# [Activity]
Return only the line containing "pink teapot: 1 -> 2" and each line after it, exactly as written, through the end of the records.

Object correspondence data

★ ★ ★ ★ ★ ★ ★

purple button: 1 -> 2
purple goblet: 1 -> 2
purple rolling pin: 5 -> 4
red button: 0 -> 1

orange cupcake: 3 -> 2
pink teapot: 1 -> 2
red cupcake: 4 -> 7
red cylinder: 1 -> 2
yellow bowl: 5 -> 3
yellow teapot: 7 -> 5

★ ★ ★ ★ ★ ★ ★

# [Solved problem]
pink teapot: 1 -> 2
red cupcake: 4 -> 7
red cylinder: 1 -> 2
yellow bowl: 5 -> 3
yellow teapot: 7 -> 5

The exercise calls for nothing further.